- Stated goal -
Reproduce the listing below word for word, from the first line to the last, and leave out the pictures.
============
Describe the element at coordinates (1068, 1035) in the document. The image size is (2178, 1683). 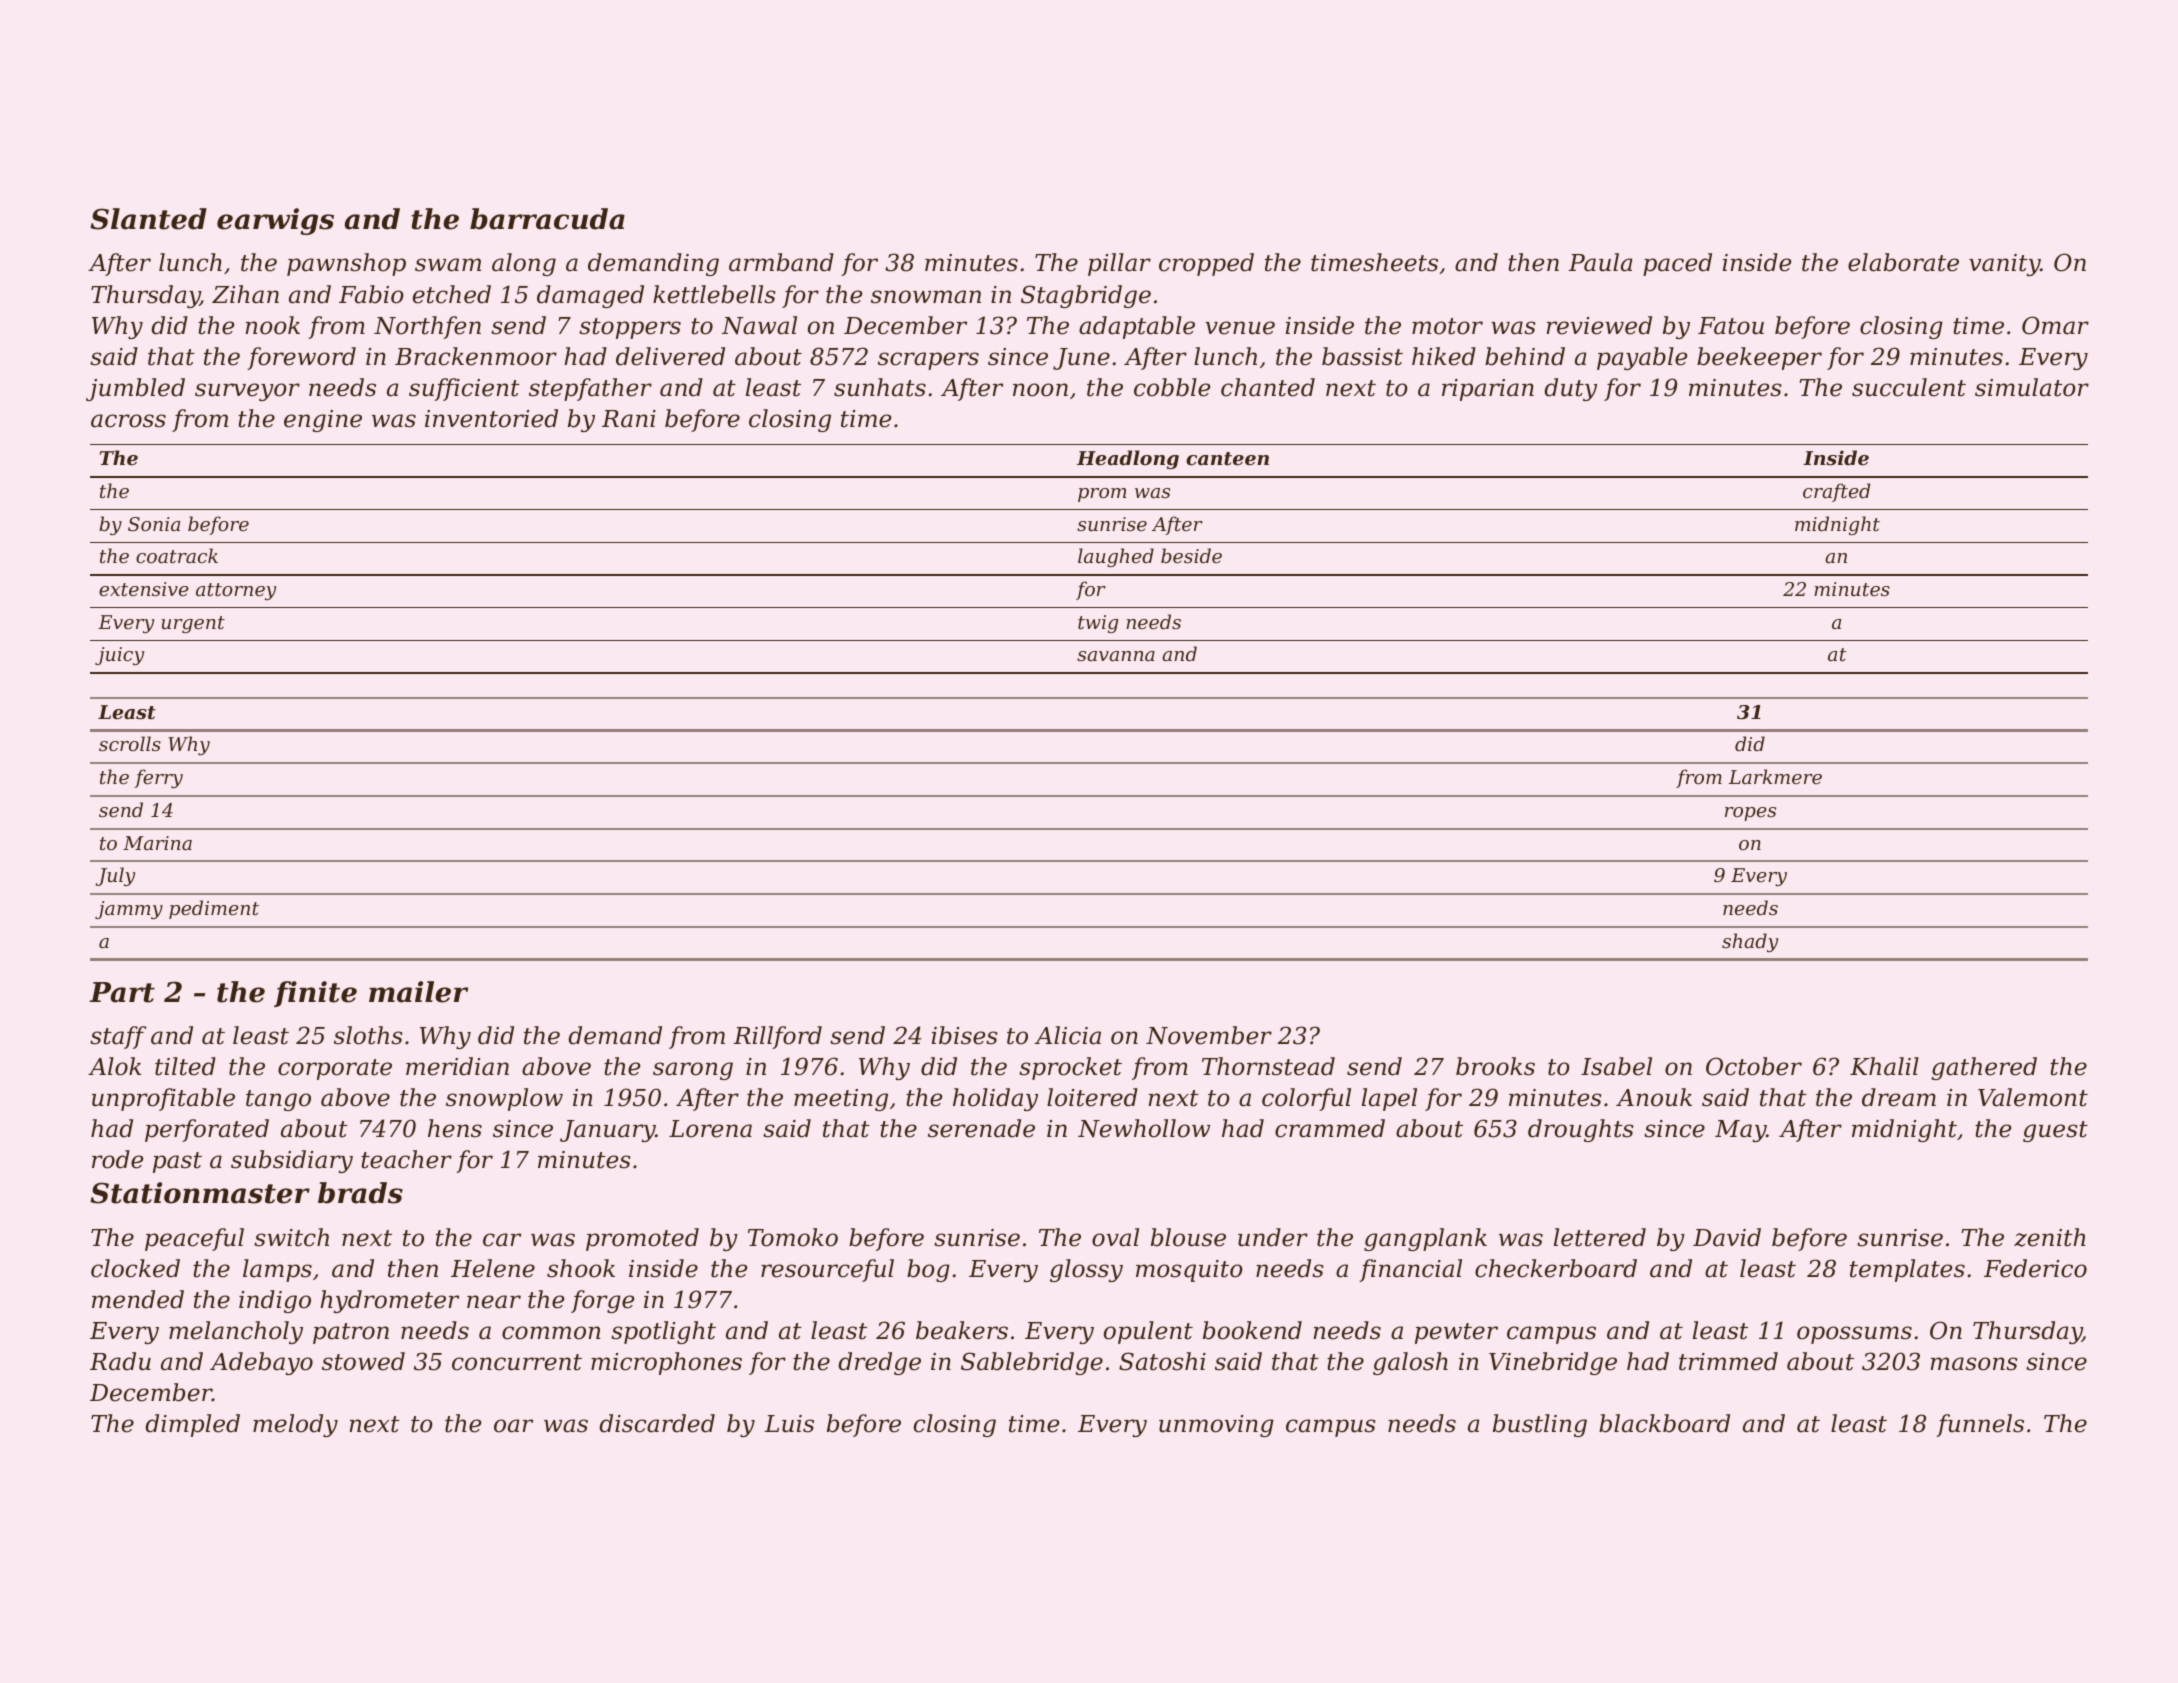
I see `Alicia` at that location.
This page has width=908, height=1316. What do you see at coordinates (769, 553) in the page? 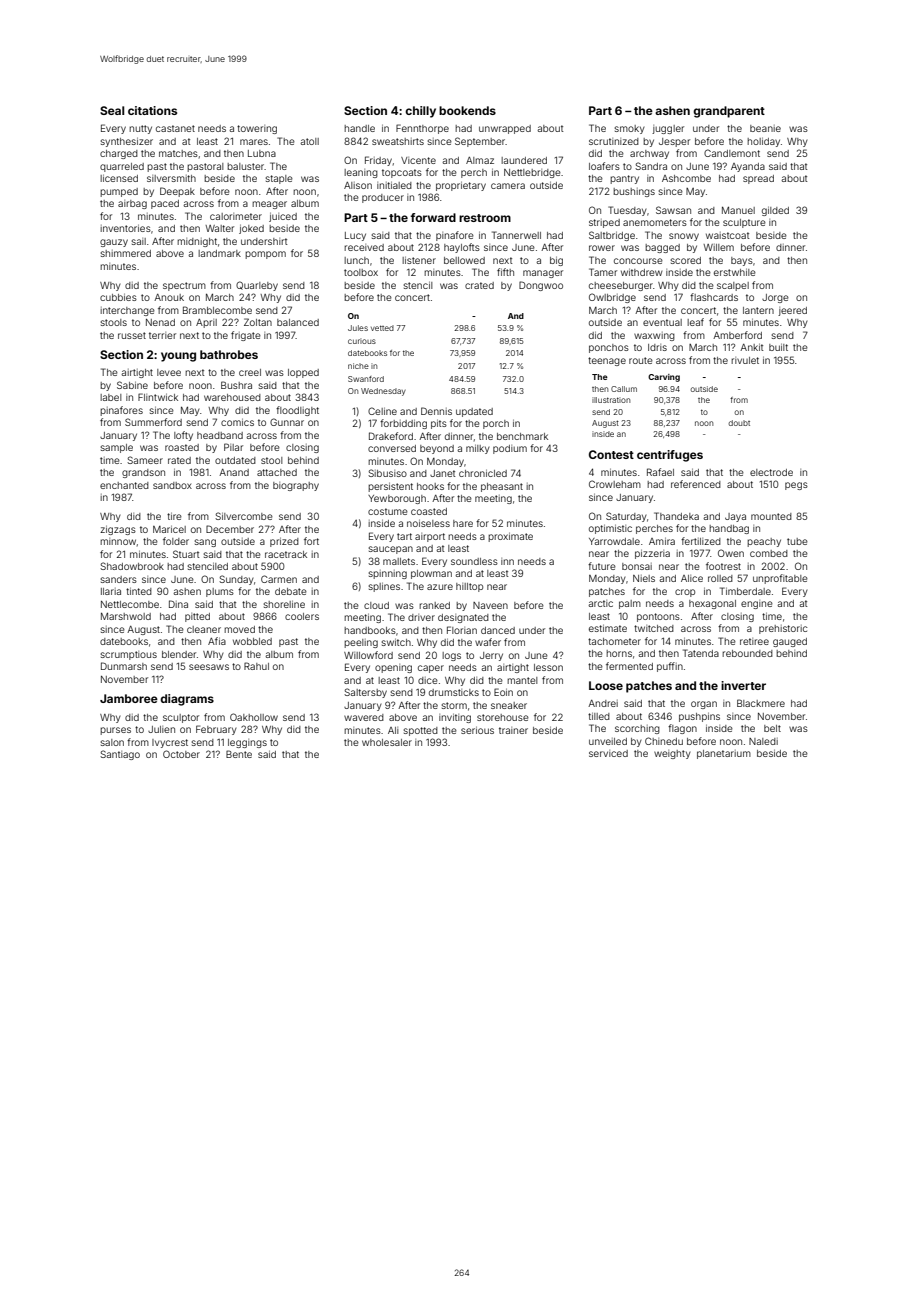
I see `combed` at bounding box center [769, 553].
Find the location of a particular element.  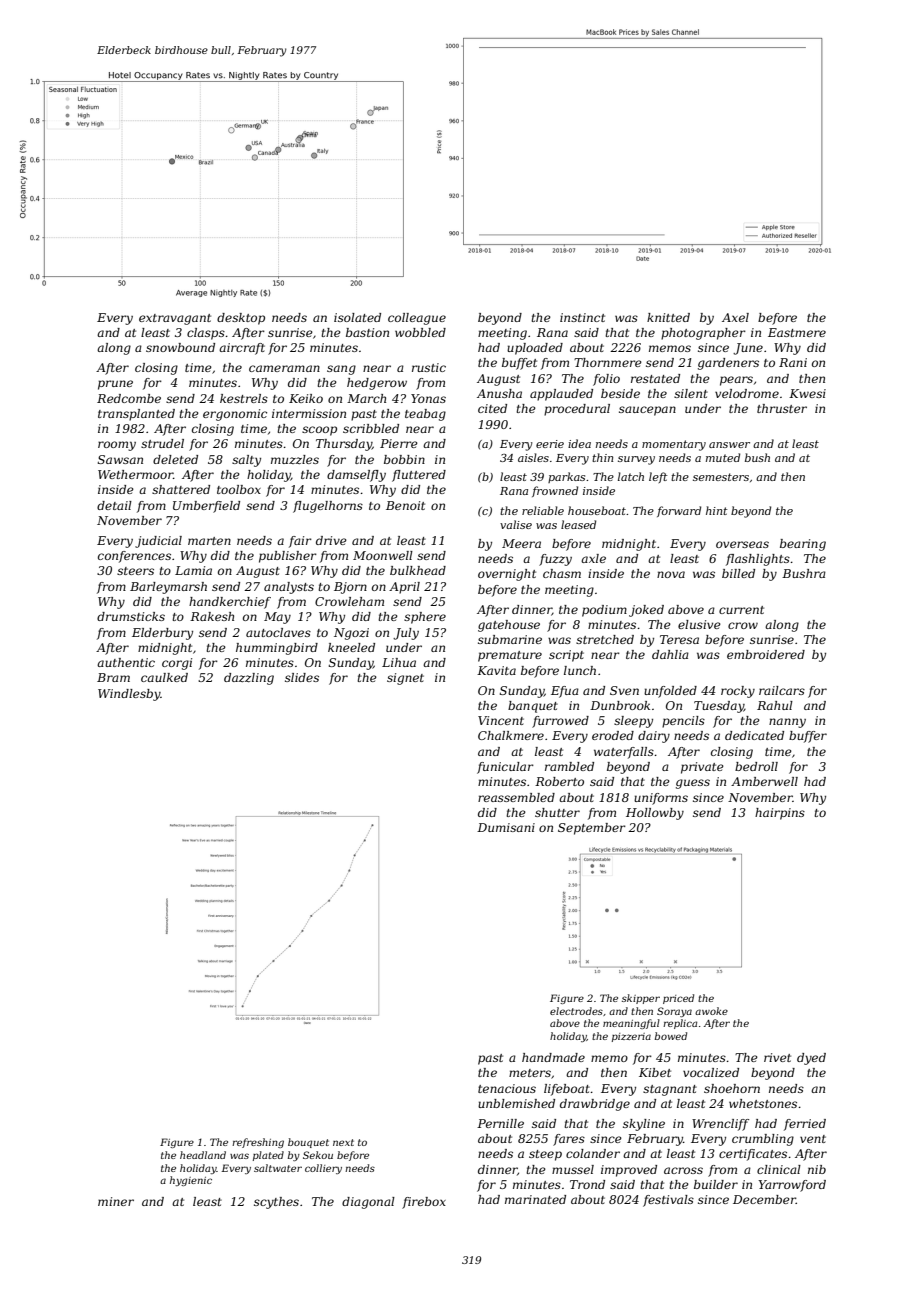

Bjorn is located at coordinates (350, 588).
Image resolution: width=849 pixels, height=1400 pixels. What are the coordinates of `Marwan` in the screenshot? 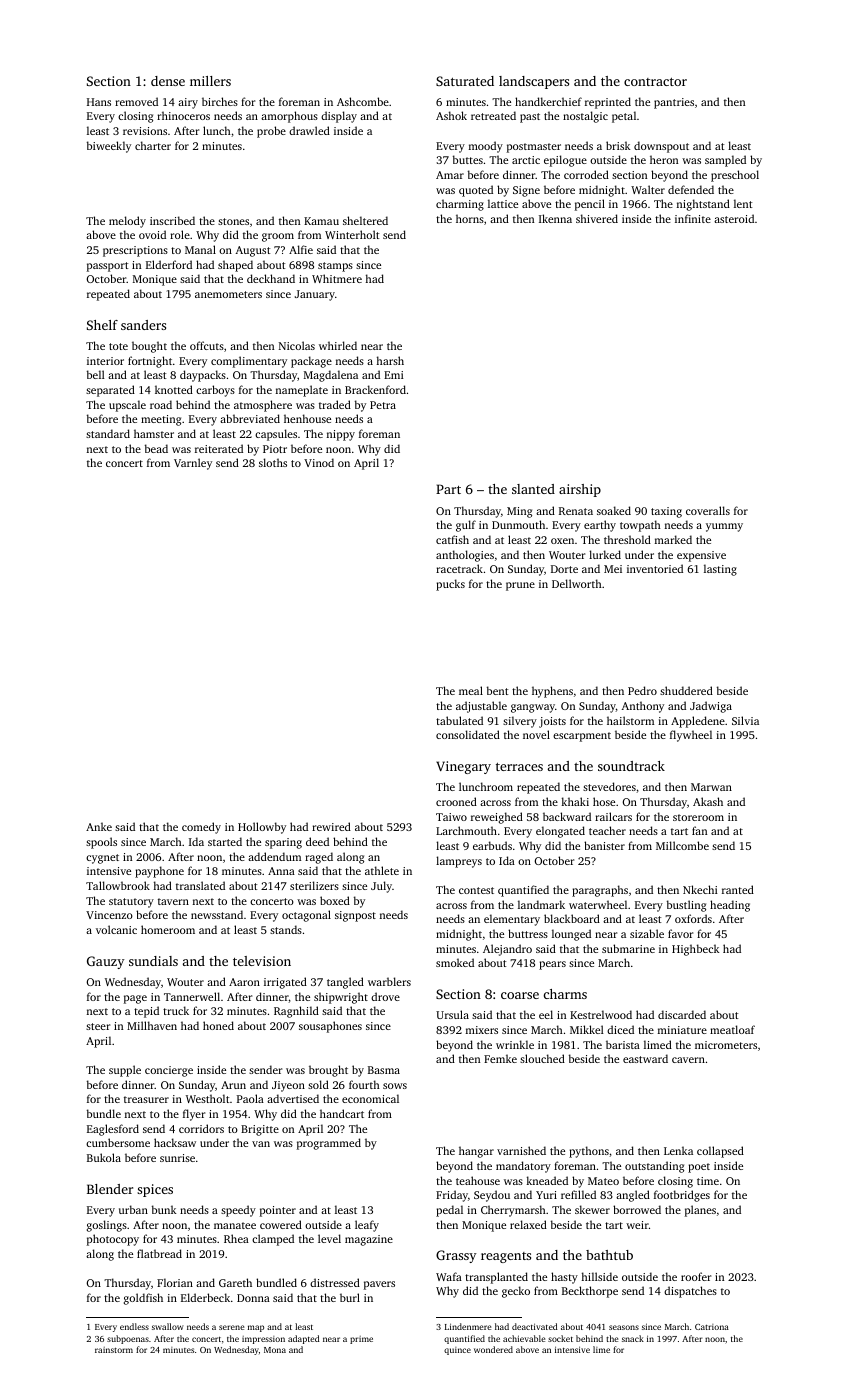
============
- Correct answer -
Describe the element at coordinates (1068, 1035) in the document. The image size is (2178, 1683). 
I see `Alicia` at that location.
This page has width=908, height=1316. What do you see at coordinates (769, 553) in the page? 
I see `combed` at bounding box center [769, 553].
Find the location of a particular element.  

Bjorn is located at coordinates (350, 588).
Image resolution: width=849 pixels, height=1400 pixels. What are the coordinates of `Marwan` in the screenshot? 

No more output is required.